◆ **Exercise**:
Nothing but the lines below from the one with "brown square: (412, 387)" through the one with "orange trapezoid: (49, 186)" should be output, each exactly as given, and no pictures.

Colored shape movement records
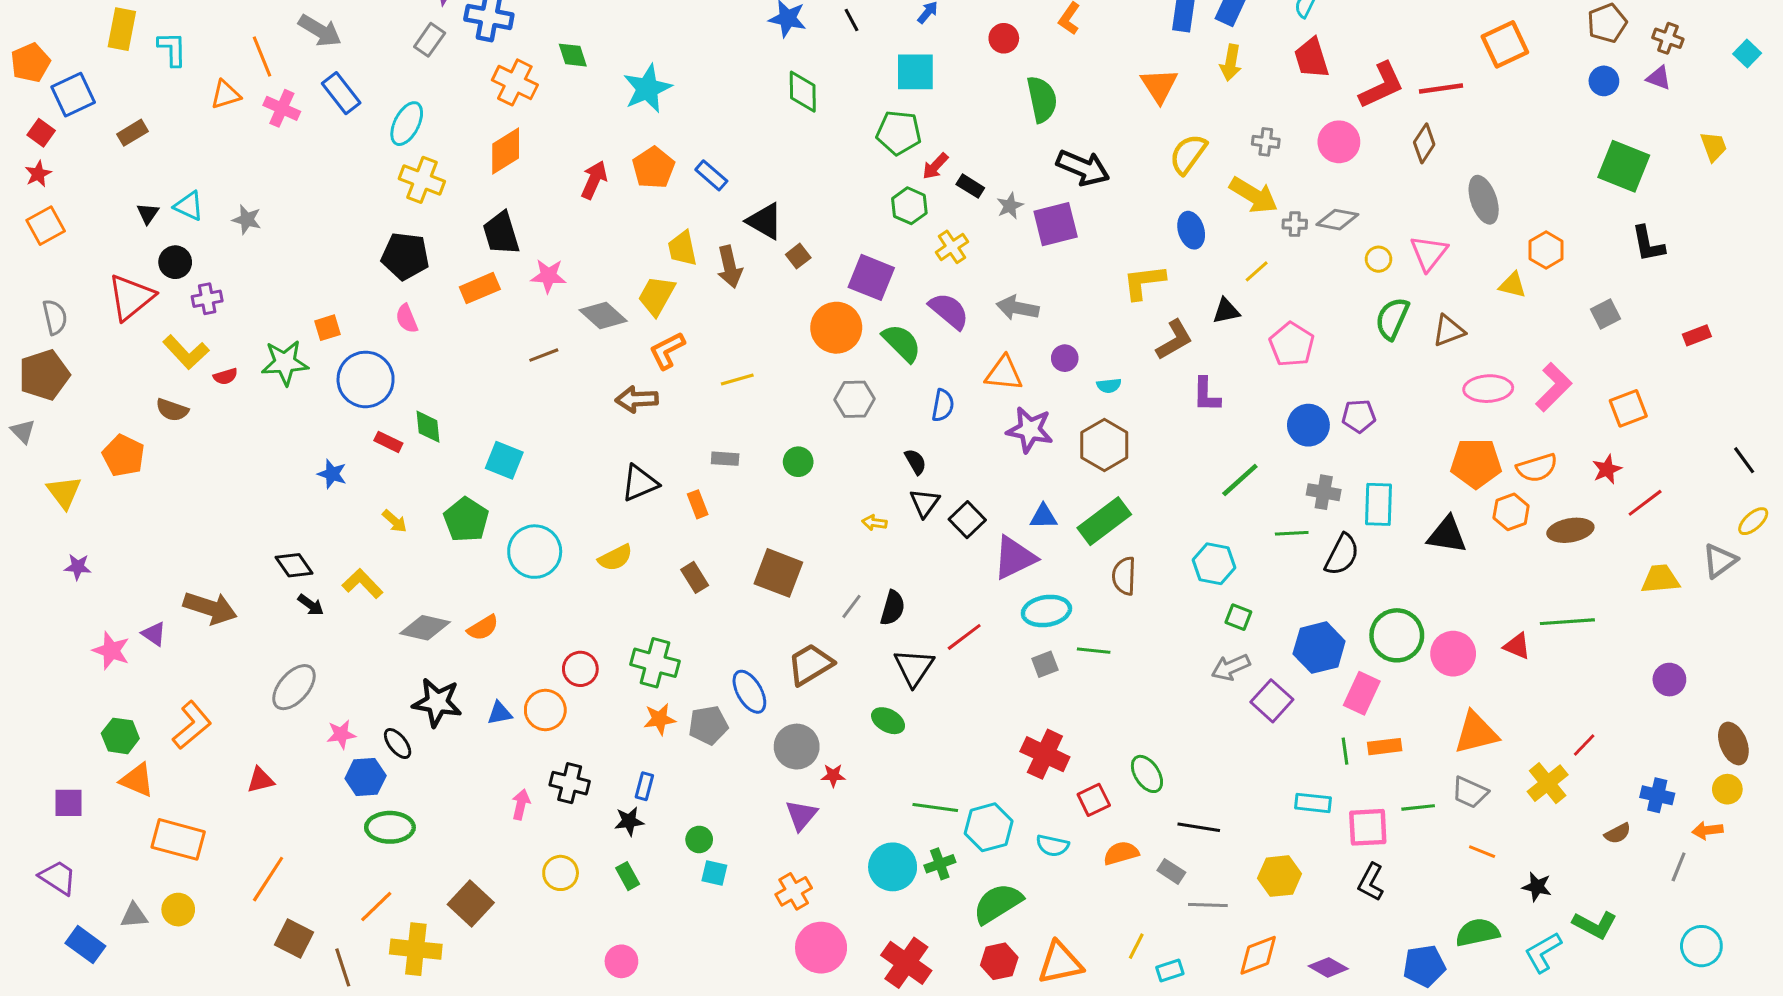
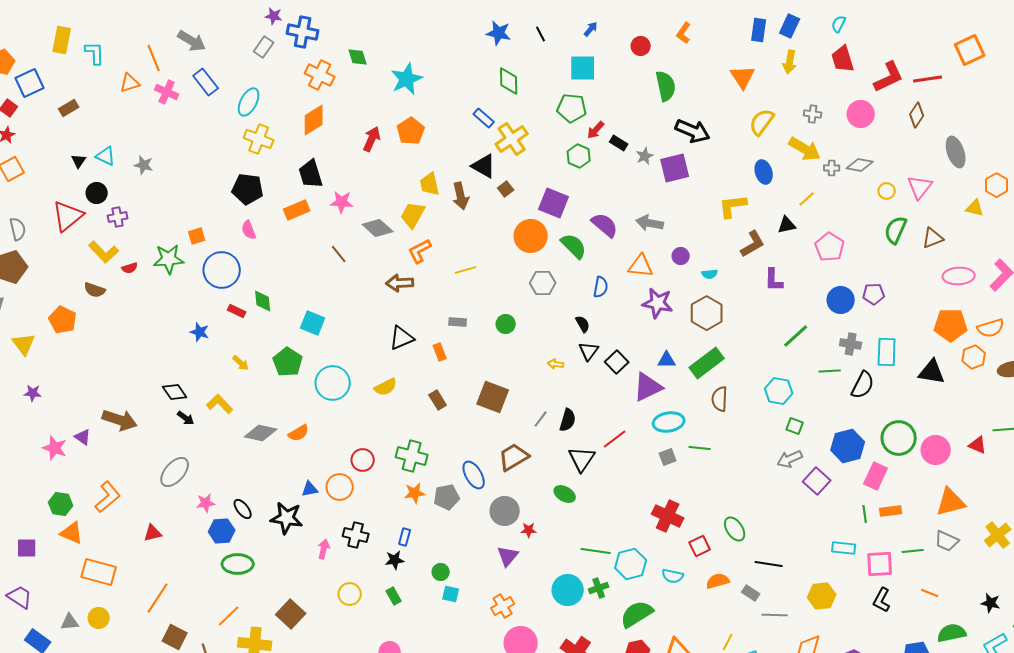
blue rectangle: (711, 175) -> (484, 118), moved
yellow cross: (952, 247) -> (512, 139), moved, size x1.5
brown line: (544, 355) -> (339, 254), turned 72
black star: (437, 702) -> (287, 518), moved
orange line: (1482, 852) -> (930, 593), moved

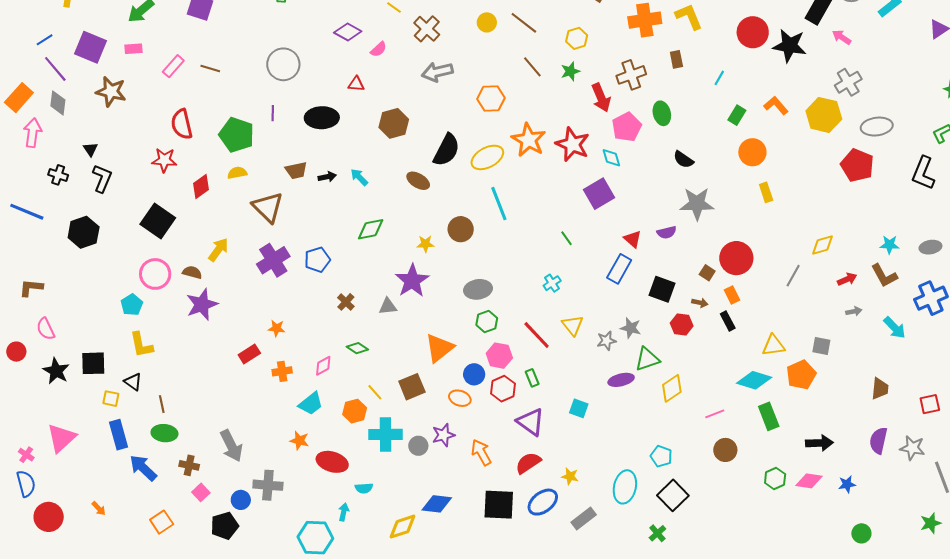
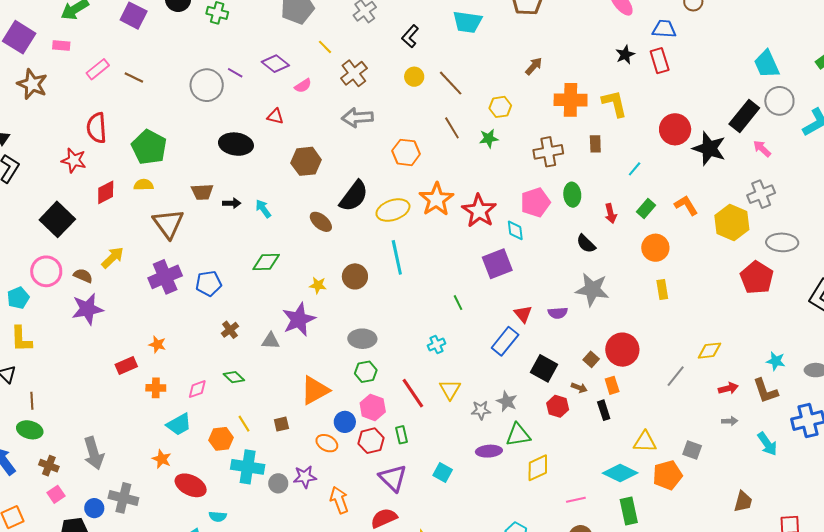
red arrow: (601, 98) -> (611, 213), moved, size x0.7
purple line: (273, 113) -> (235, 73), moved, turned -70
brown square: (412, 387) -> (281, 424), size x0.6

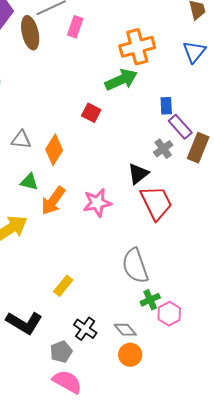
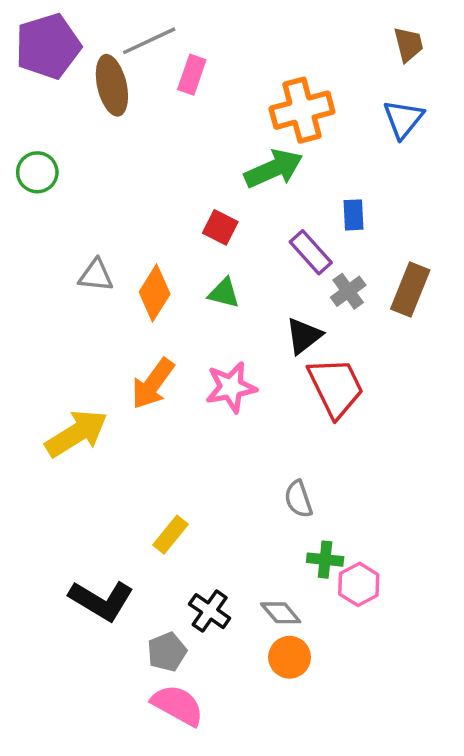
purple rectangle: (180, 127) -> (311, 252), moved
green triangle: (29, 182) -> (224, 293), moved
gray semicircle: (135, 266) -> (298, 499), size x0.6
green cross: (150, 300) -> (325, 560), turned 30

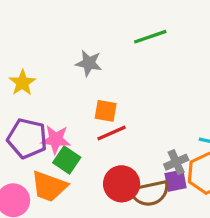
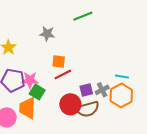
purple square: (176, 181) -> (86, 90), moved
orange trapezoid: (49, 186) -> (27, 108), turned 75

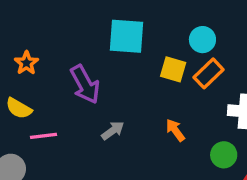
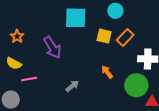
cyan circle: (202, 40) -> (115, 11), moved
gray arrow: (113, 131) -> (72, 86), moved
green circle: (224, 155) -> (136, 85), size x1.5

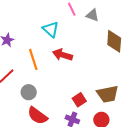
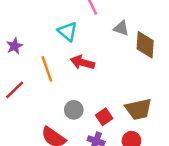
gray triangle: (92, 15) -> (121, 28), moved
gray circle: (29, 92) -> (74, 110), moved

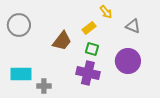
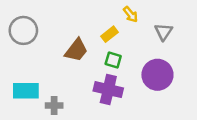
gray triangle: (133, 26) -> (164, 32), turned 42

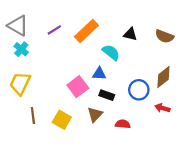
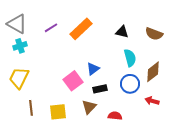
cyan cross: (21, 49) -> (20, 46), turned 32
cyan semicircle: (111, 52) -> (130, 58), moved, turned 36
blue triangle: (99, 74) -> (93, 69), turned -40
black rectangle: (107, 95) -> (100, 89), turned -32
yellow square: (62, 120) -> (58, 112), turned -36

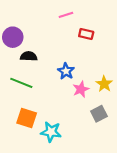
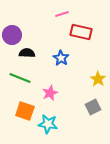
red rectangle: (86, 34) -> (81, 32), size x1.5
blue star: (66, 71) -> (61, 58), moved
pink star: (81, 89) -> (50, 93), moved

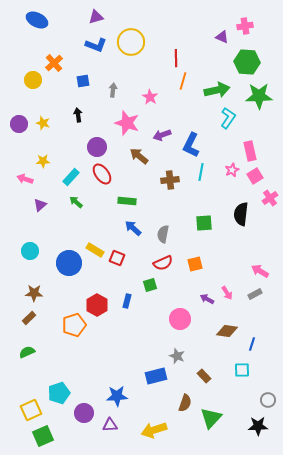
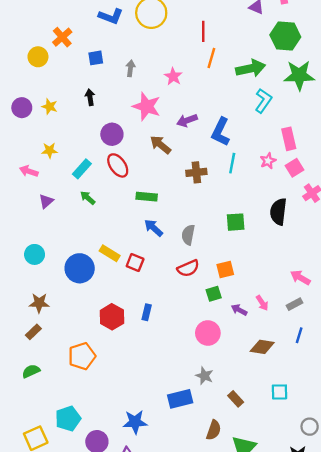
green square: (150, 285) -> (214, 294), moved
orange pentagon: (74, 325) -> (82, 356), moved
blue line: (252, 344) -> (299, 335), moved

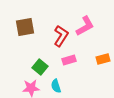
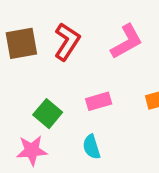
red L-shape: (61, 36) -> (67, 42), moved
cyan semicircle: (56, 86) -> (92, 147), moved

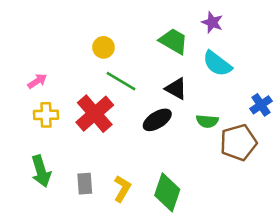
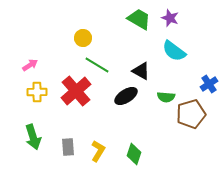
green trapezoid: (174, 41) -> (139, 19), moved
green diamond: (167, 192) -> (134, 154), size x0.7

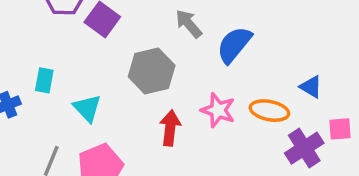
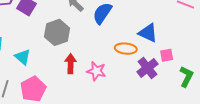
blue triangle: (311, 87) -> (148, 33), size x1.5
pink star: (218, 110) -> (96, 71), moved

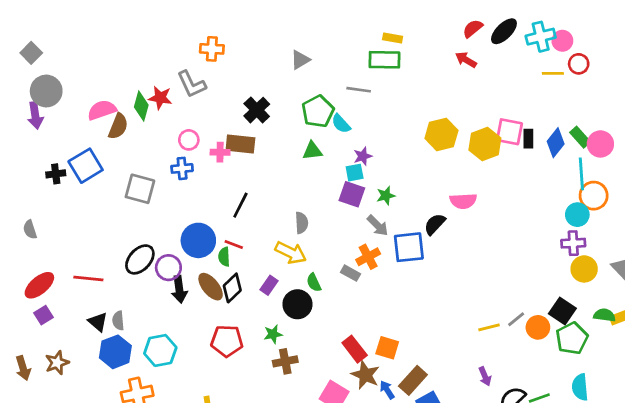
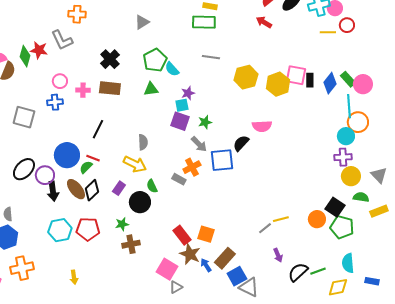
gray line: (359, 90) -> (211, 57), moved
brown rectangle: (240, 144) -> (110, 88), moved
green semicircle: (224, 257) -> (86, 167), turned 48
green semicircle: (604, 315) -> (361, 197), moved
gray line: (516, 319) -> (265, 228), moved
green pentagon: (572, 338) -> (342, 227), turned -30
cyan hexagon: (160, 350) -> (60, 230), moved

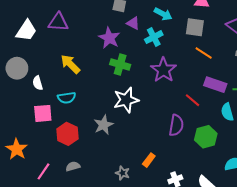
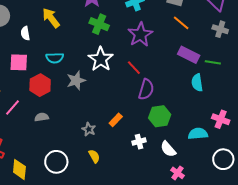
white semicircle: (38, 83) -> (25, 33), moved
cyan semicircle: (67, 98) -> (55, 58), moved
white star: (126, 100) -> (101, 59), turned -30
red line: (192, 100) -> (134, 68), moved
green hexagon: (206, 137) -> (160, 116), moved
pink line: (44, 171) -> (12, 108), moved

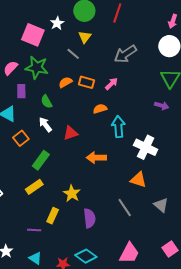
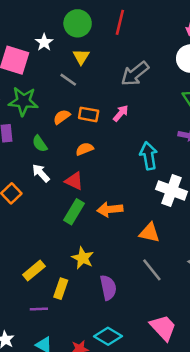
orange semicircle: (100, 109) -> (85, 149), moved
cyan arrow: (118, 127) -> (149, 156), moved
red triangle: (71, 133) -> (74, 181), turned 49
green rectangle: (41, 160) -> (74, 212), moved
orange triangle: (138, 180) -> (150, 233), moved
yellow rectangle: (34, 187) -> (34, 271), moved
pink trapezoid: (129, 253) -> (163, 328), turned -65

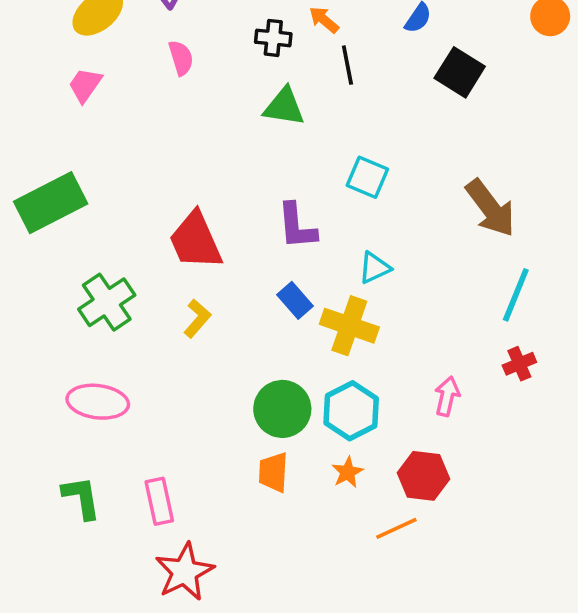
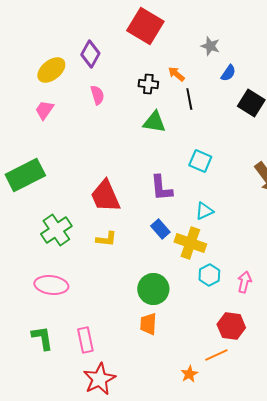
yellow L-shape: (197, 318) -> (106, 239), turned 55
cyan hexagon: (351, 411) -> (209, 275), moved, size x0.7
orange star: (347, 472) -> (189, 374), moved

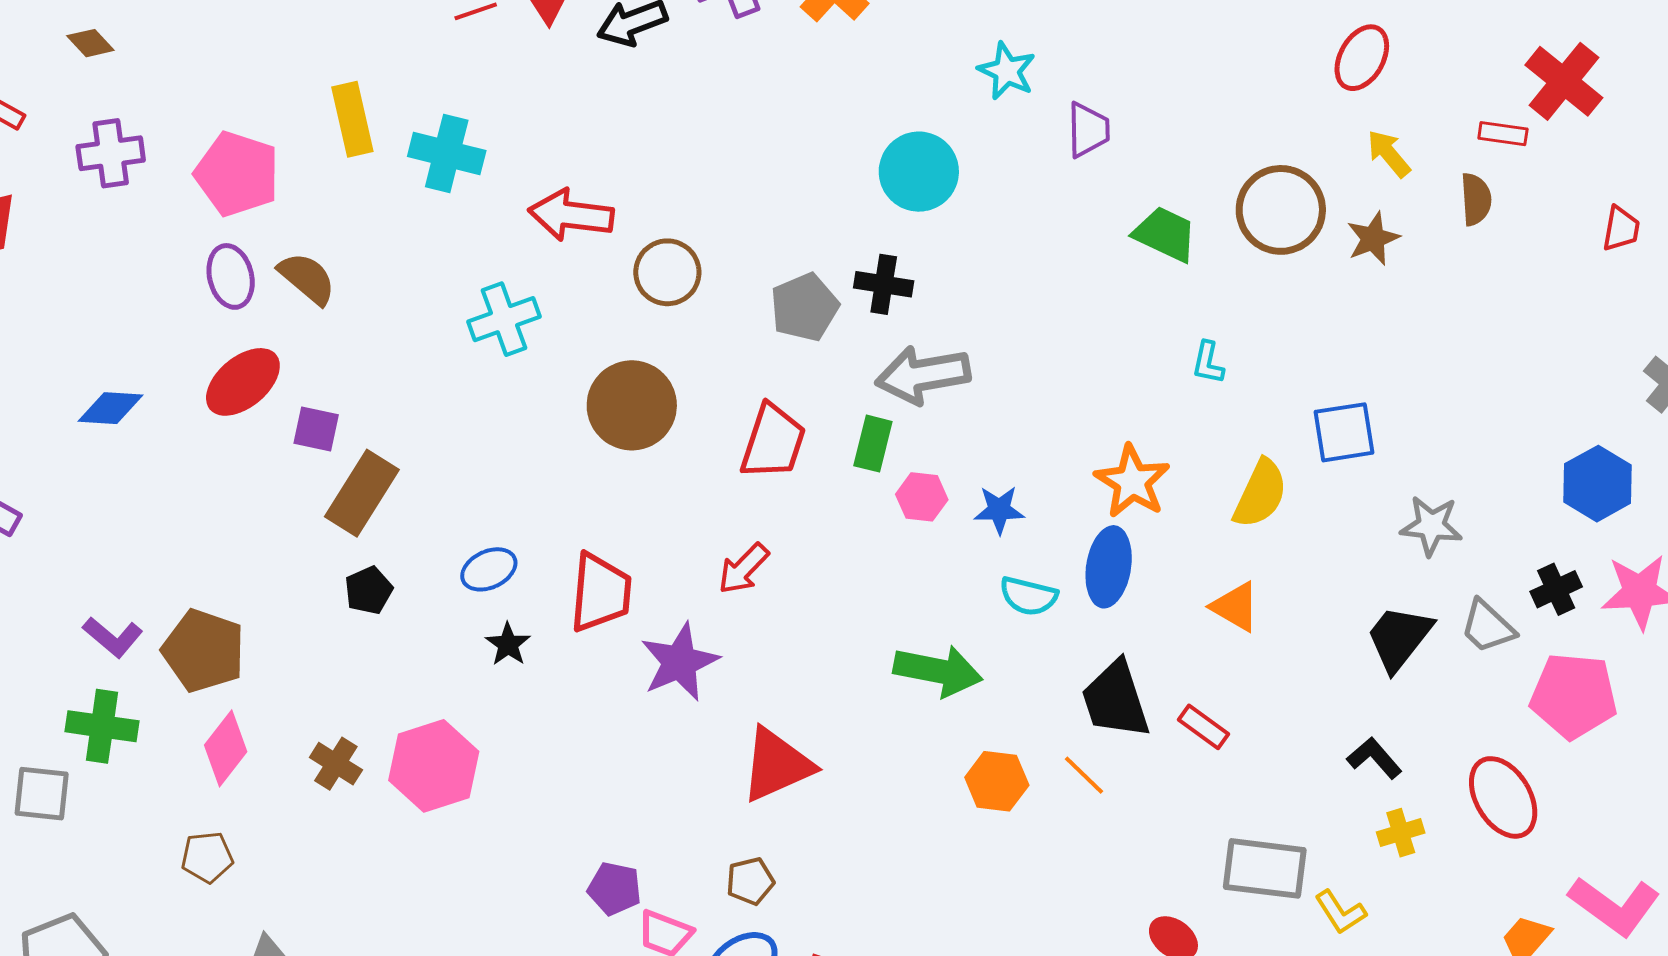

◆ **Solved exercise**:
brown square: (412, 387) -> (281, 424), size x0.6

purple rectangle: (180, 127) -> (311, 252), moved
green triangle: (29, 182) -> (224, 293), moved
gray semicircle: (135, 266) -> (298, 499), size x0.6
green cross: (150, 300) -> (325, 560), turned 30

purple square: (176, 181) -> (86, 90), moved
orange trapezoid: (49, 186) -> (27, 108), turned 75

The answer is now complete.